_Exercise goal:_
Would you return, word for word, the lines running from the one with "pure_white_sticky_tape (142,656) ->" to the final line of the listing below, pictures omitted?

_Available records:_

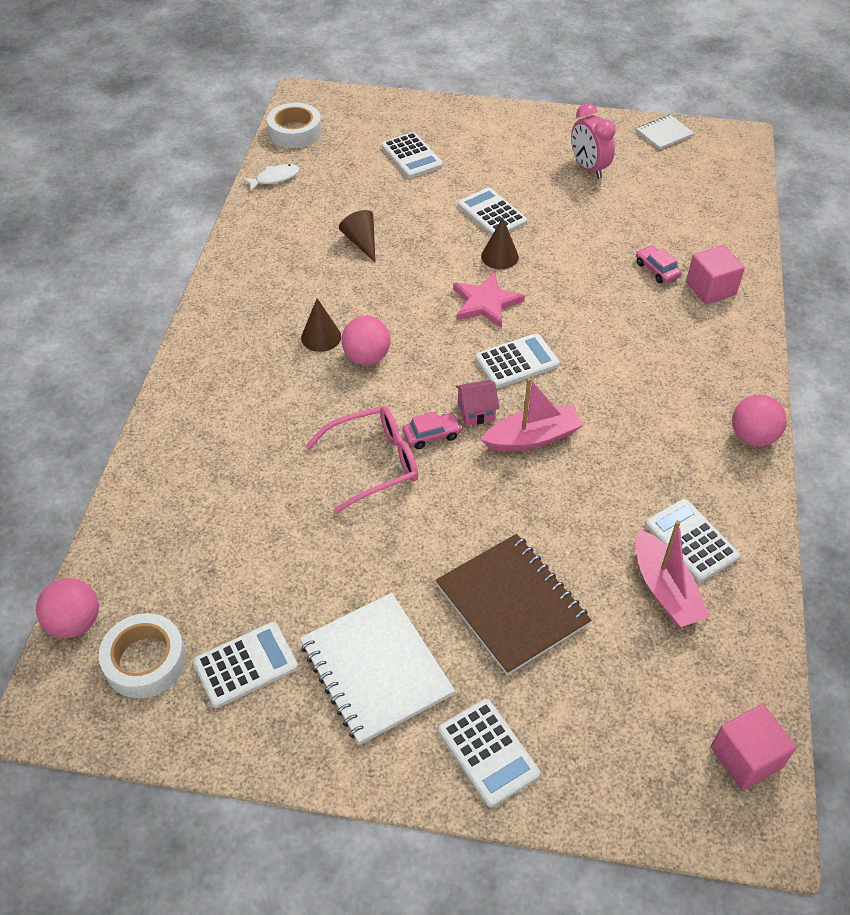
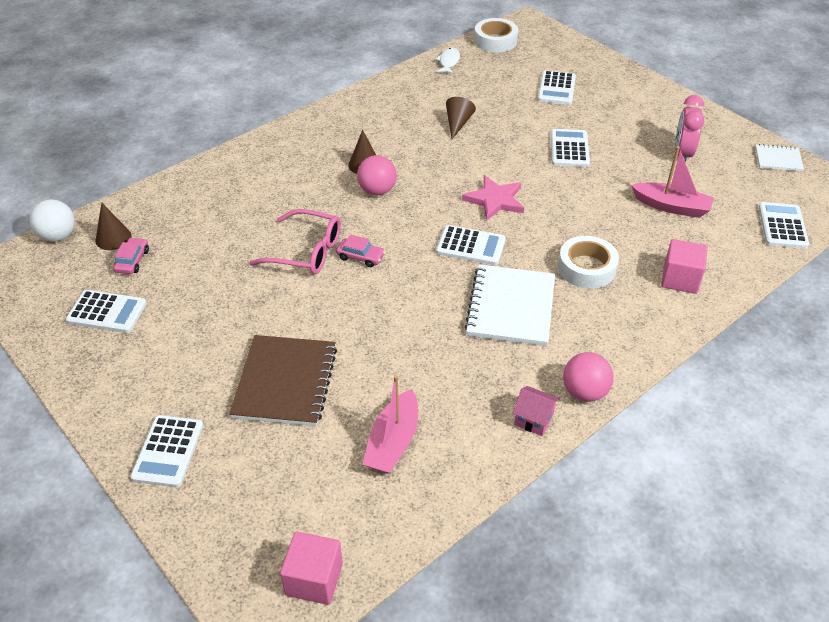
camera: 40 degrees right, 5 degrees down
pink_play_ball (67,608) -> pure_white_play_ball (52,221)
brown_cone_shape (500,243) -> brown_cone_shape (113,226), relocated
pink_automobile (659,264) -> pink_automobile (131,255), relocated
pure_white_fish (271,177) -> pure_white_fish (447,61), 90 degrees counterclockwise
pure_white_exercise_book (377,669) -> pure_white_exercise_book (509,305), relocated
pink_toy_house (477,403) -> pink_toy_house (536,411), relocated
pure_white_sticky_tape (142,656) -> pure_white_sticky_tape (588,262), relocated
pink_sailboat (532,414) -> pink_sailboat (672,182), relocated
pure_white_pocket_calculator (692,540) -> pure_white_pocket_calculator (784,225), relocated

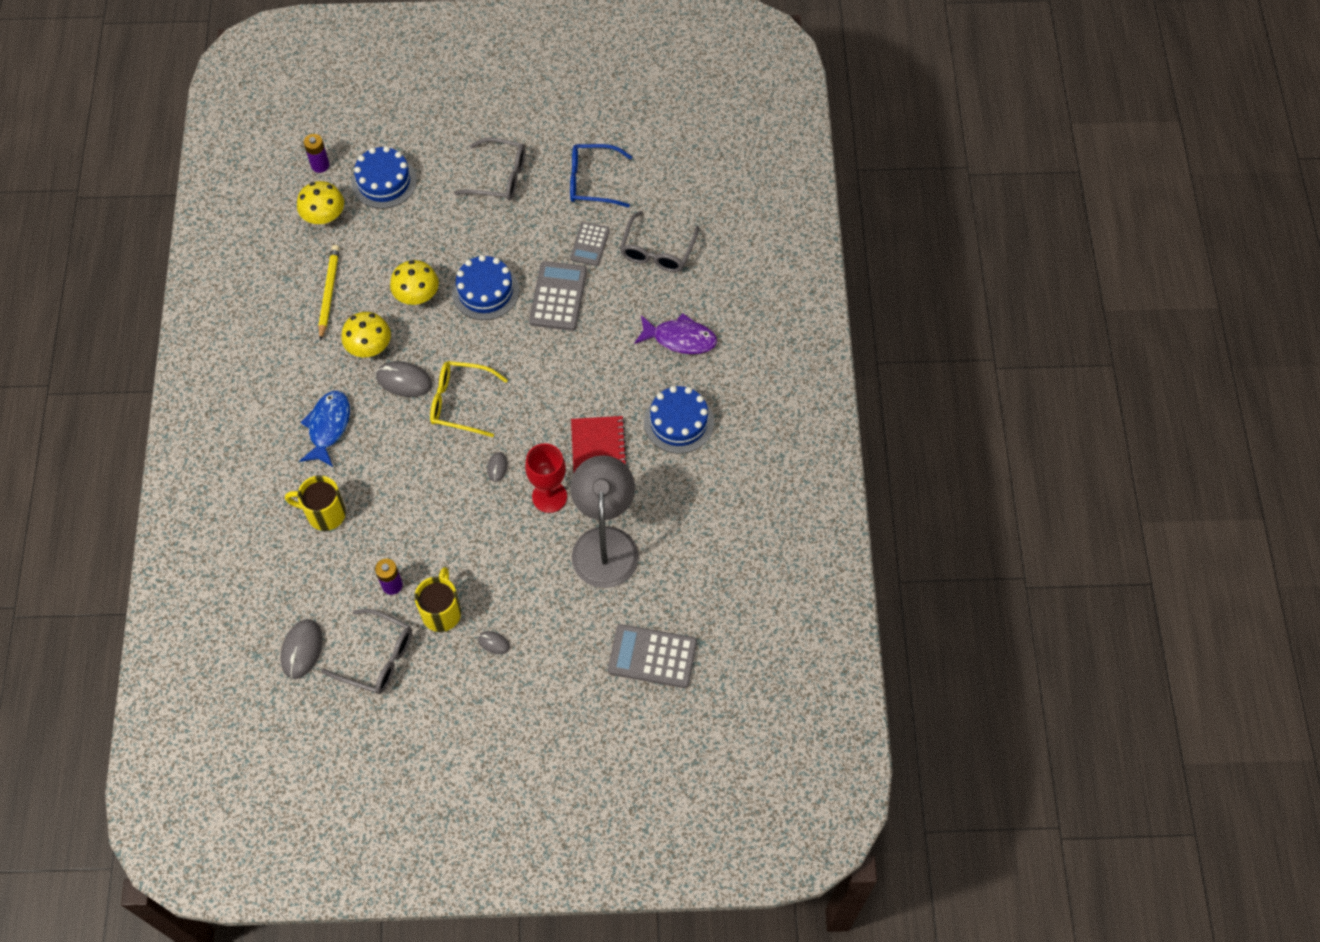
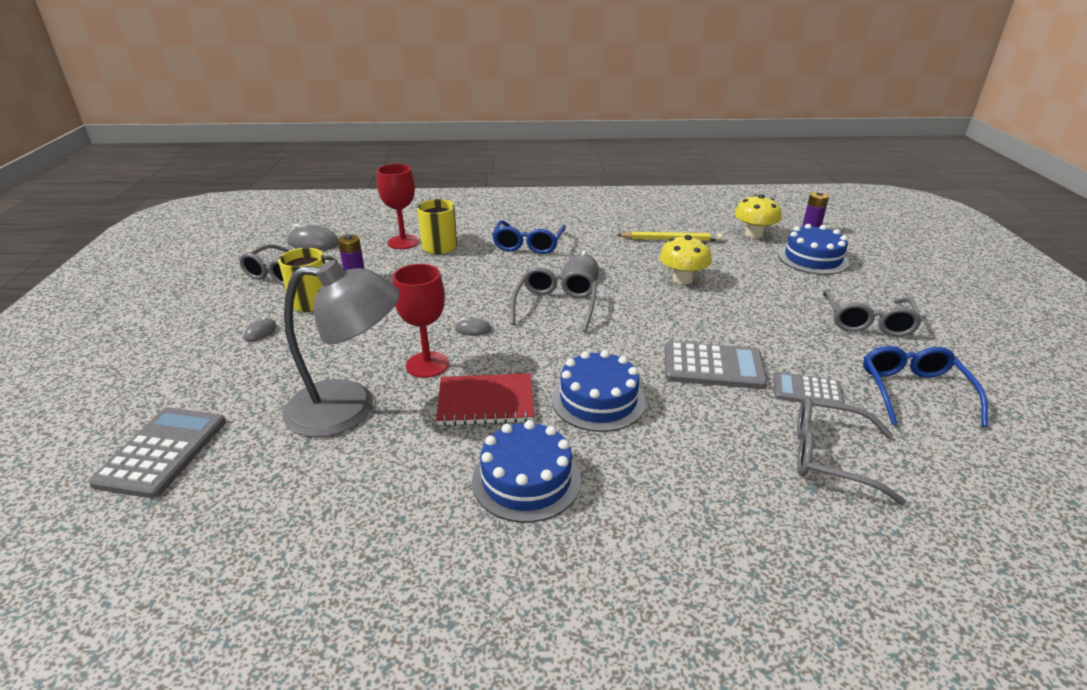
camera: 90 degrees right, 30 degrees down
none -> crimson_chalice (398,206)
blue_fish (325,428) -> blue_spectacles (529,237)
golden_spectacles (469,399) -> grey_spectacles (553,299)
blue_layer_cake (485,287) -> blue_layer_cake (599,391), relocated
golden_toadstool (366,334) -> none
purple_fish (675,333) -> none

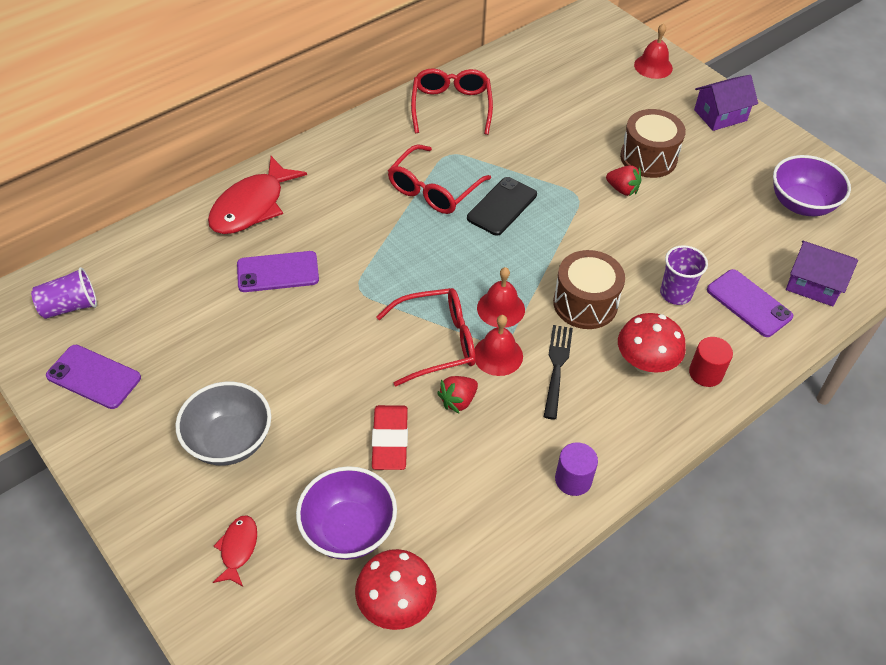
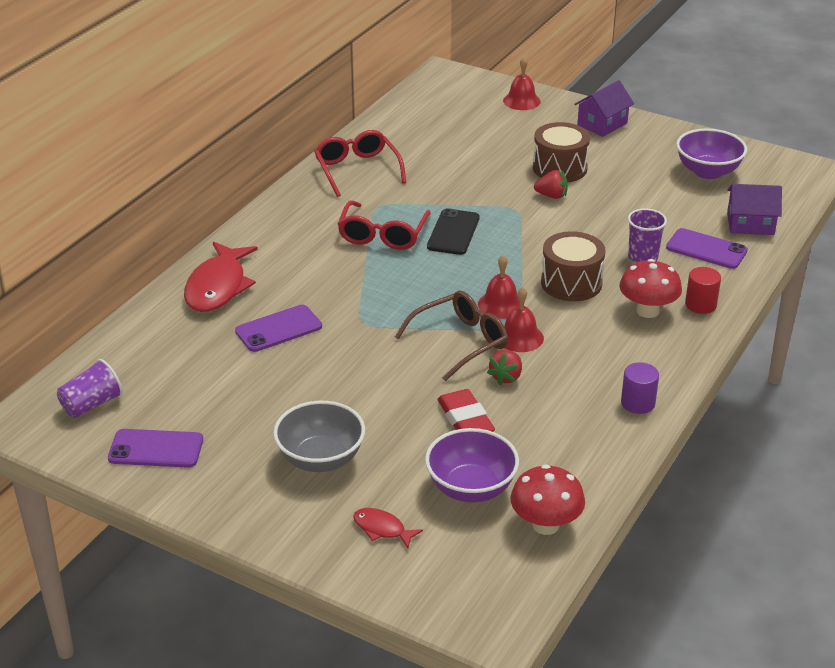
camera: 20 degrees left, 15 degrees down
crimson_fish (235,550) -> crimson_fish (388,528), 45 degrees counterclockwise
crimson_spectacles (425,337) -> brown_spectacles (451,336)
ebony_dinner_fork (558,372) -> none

_Answer box:_
pure_white_sticky_tape (142,656) -> pure_white_sticky_tape (588,262), relocated
pink_sailboat (532,414) -> pink_sailboat (672,182), relocated
pure_white_pocket_calculator (692,540) -> pure_white_pocket_calculator (784,225), relocated

camera: 90 degrees right, 30 degrees down
none -> crimson_chalice (398,206)
blue_fish (325,428) -> blue_spectacles (529,237)
golden_spectacles (469,399) -> grey_spectacles (553,299)
blue_layer_cake (485,287) -> blue_layer_cake (599,391), relocated
golden_toadstool (366,334) -> none
purple_fish (675,333) -> none

camera: 20 degrees left, 15 degrees down
crimson_fish (235,550) -> crimson_fish (388,528), 45 degrees counterclockwise
crimson_spectacles (425,337) -> brown_spectacles (451,336)
ebony_dinner_fork (558,372) -> none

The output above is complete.